All of the records should be reproduced word for word, but no images may appear in the copy.

^^^^

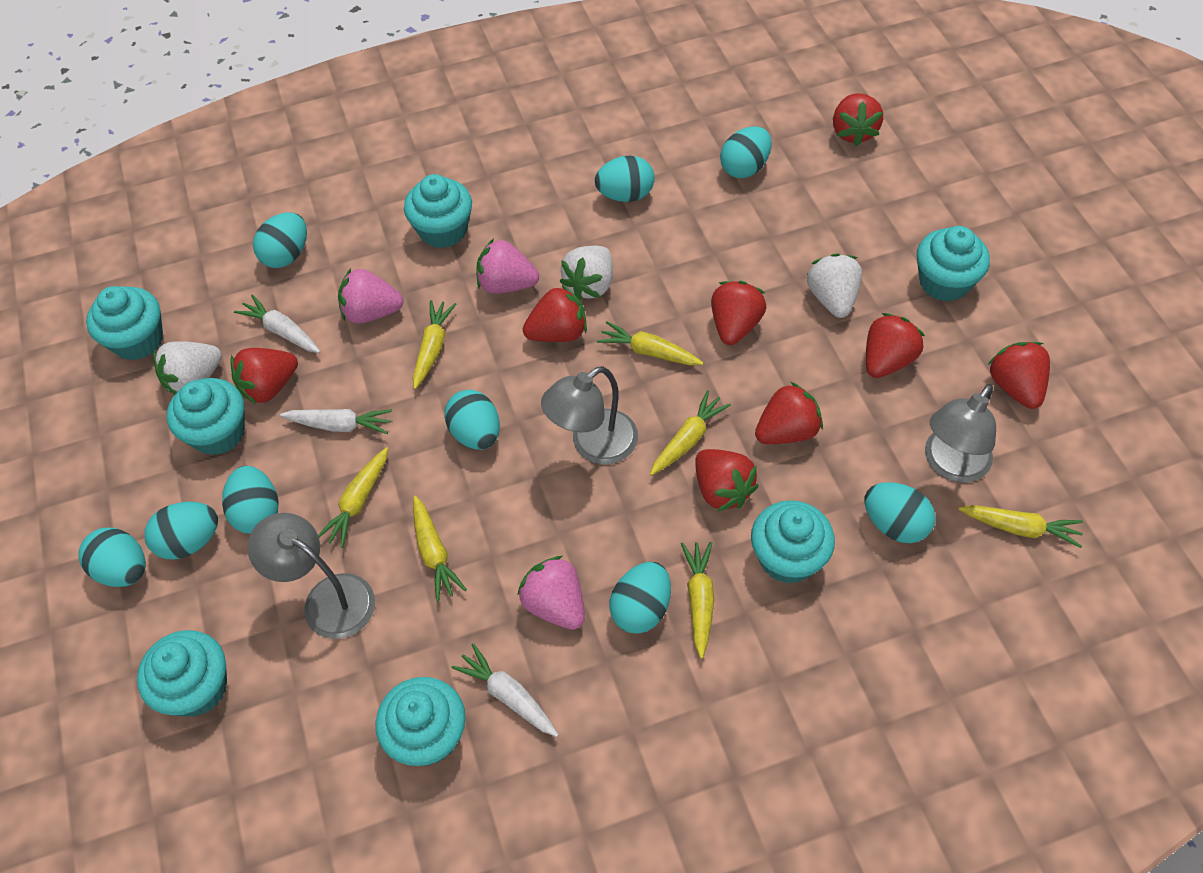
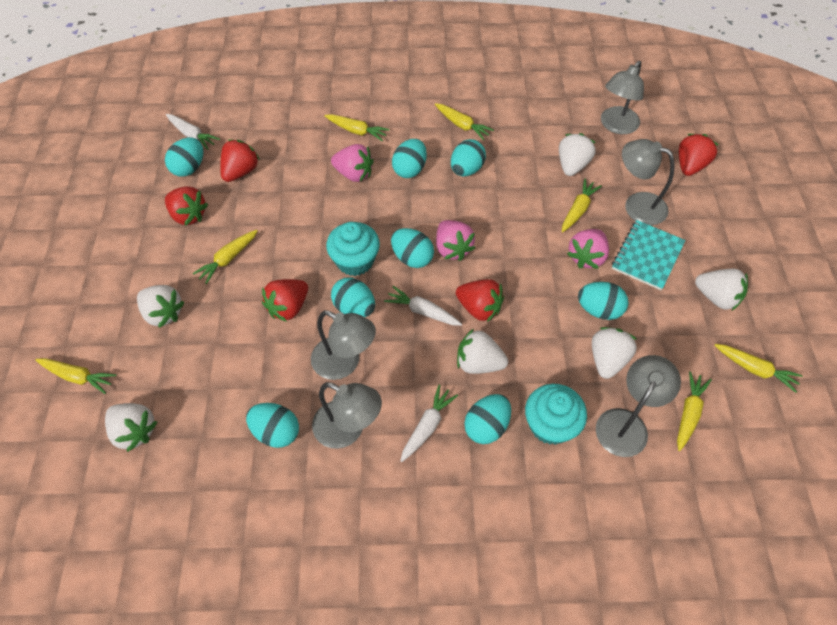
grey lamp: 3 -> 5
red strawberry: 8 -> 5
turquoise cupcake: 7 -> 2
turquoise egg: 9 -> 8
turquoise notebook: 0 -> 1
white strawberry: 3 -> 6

^^^^

◆ Exercise result:
grey lamp: 3 -> 5
red strawberry: 8 -> 5
turquoise cupcake: 7 -> 2
turquoise egg: 9 -> 8
turquoise notebook: 0 -> 1
white strawberry: 3 -> 6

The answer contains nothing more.